* **YOUR TASK**: How many lines in the records below contain the word "none"? Answer with the number and nothing else.

*** DATA SUPPLIED ***

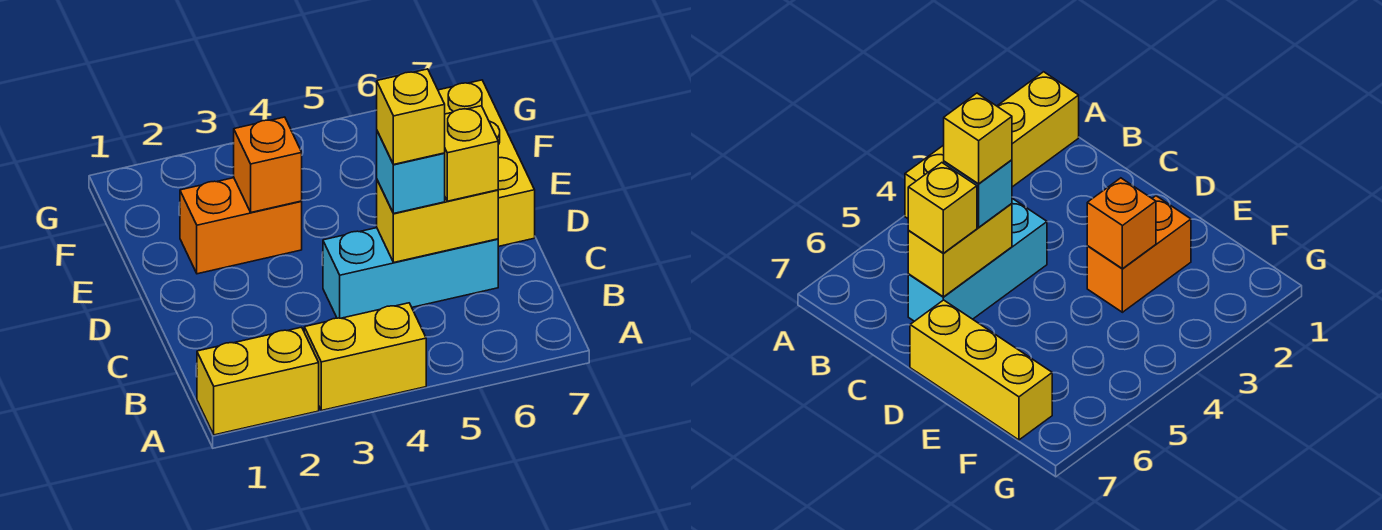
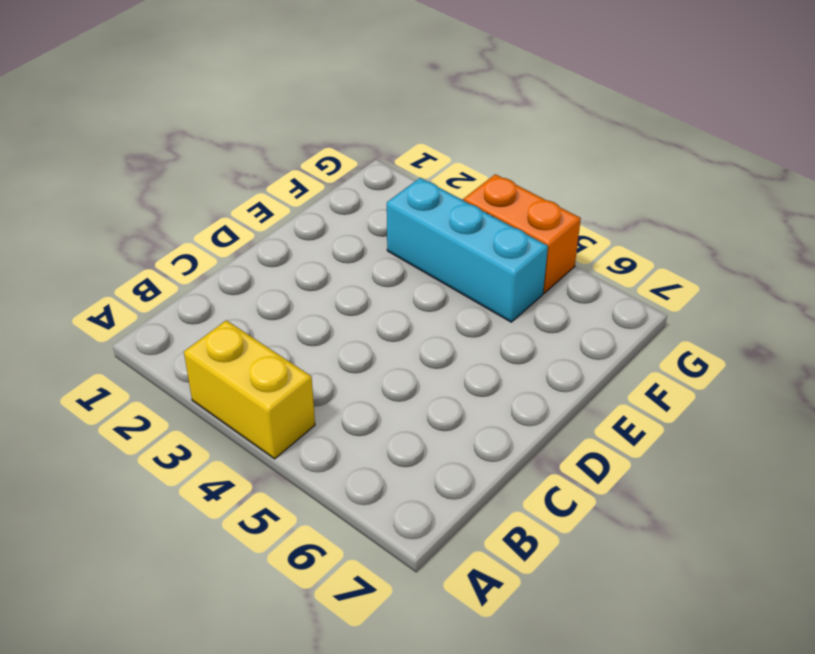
cyan brick F3:F5 level 1 -> cyan brick C4:C6 level 1
orange brick G4:G5 level 1 -> orange brick E2:E3 level 1
none -> yellow brick A1:A2 level 1
none -> yellow brick D7:F7 level 1

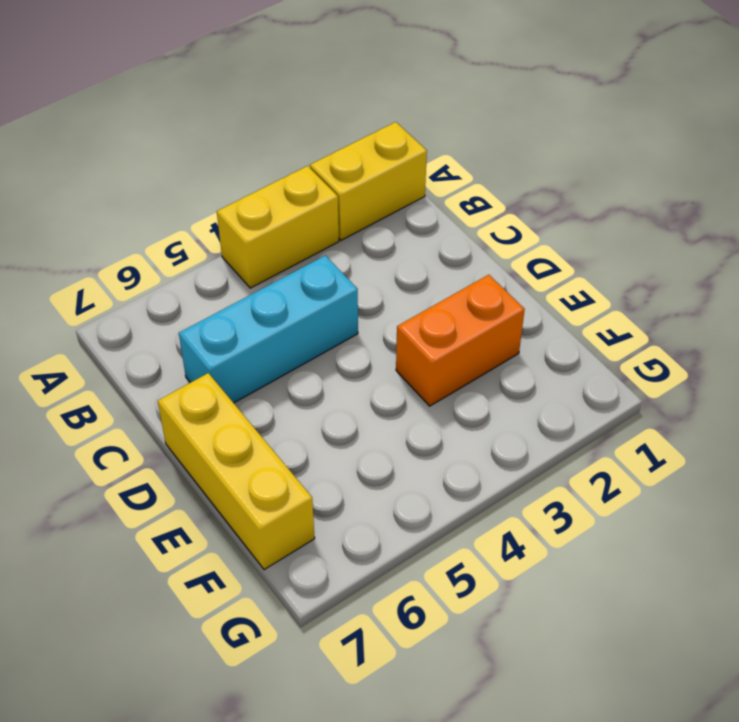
none -> yellow brick C5:C6 level 2
none -> orange brick E3 level 2

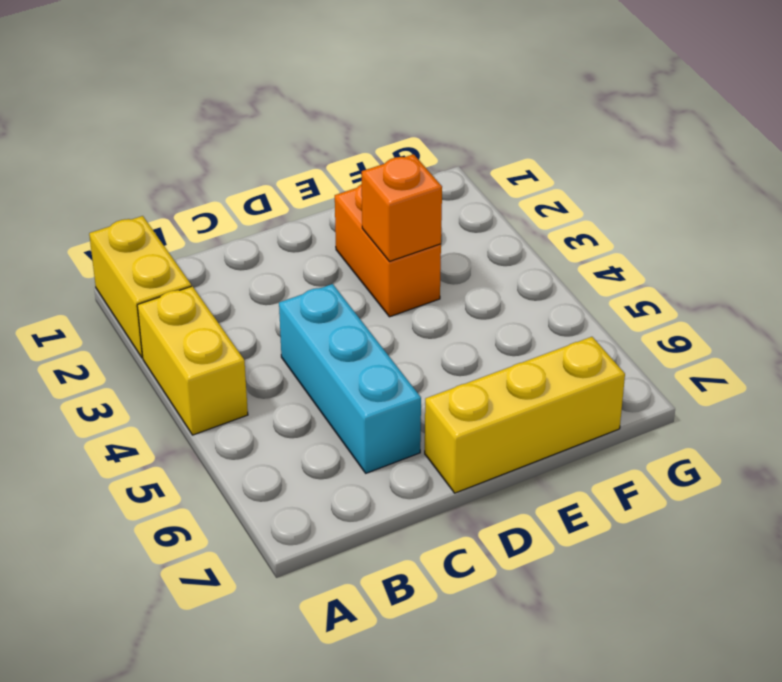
none -> yellow brick C5:C6 level 2
none -> cyan brick C5 level 3

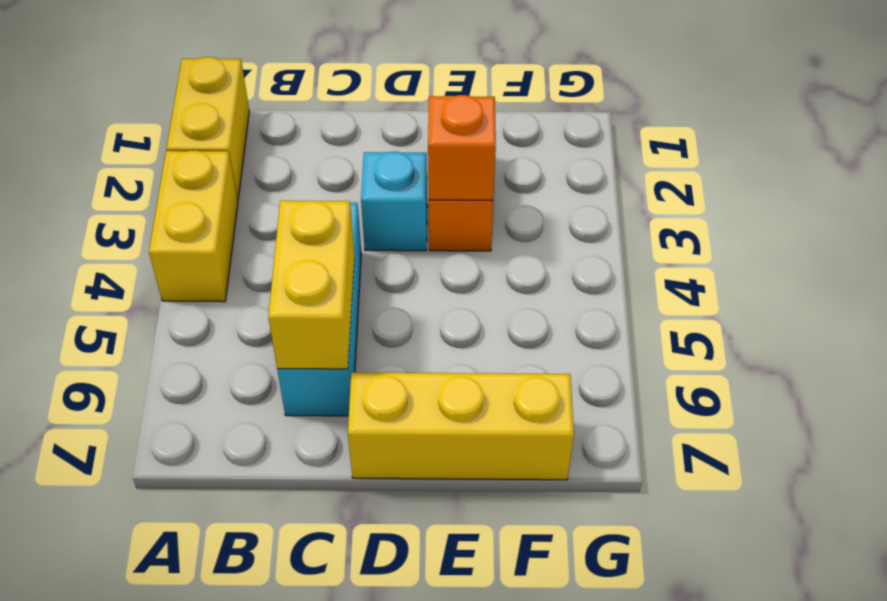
cyan brick D3 level 1 -> cyan brick C5 level 3
none -> yellow brick C6 level 3
none -> yellow brick C5 level 4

*** End of DATA SUPPLIED ***

* **ANSWER TO THE EXERCISE**: 8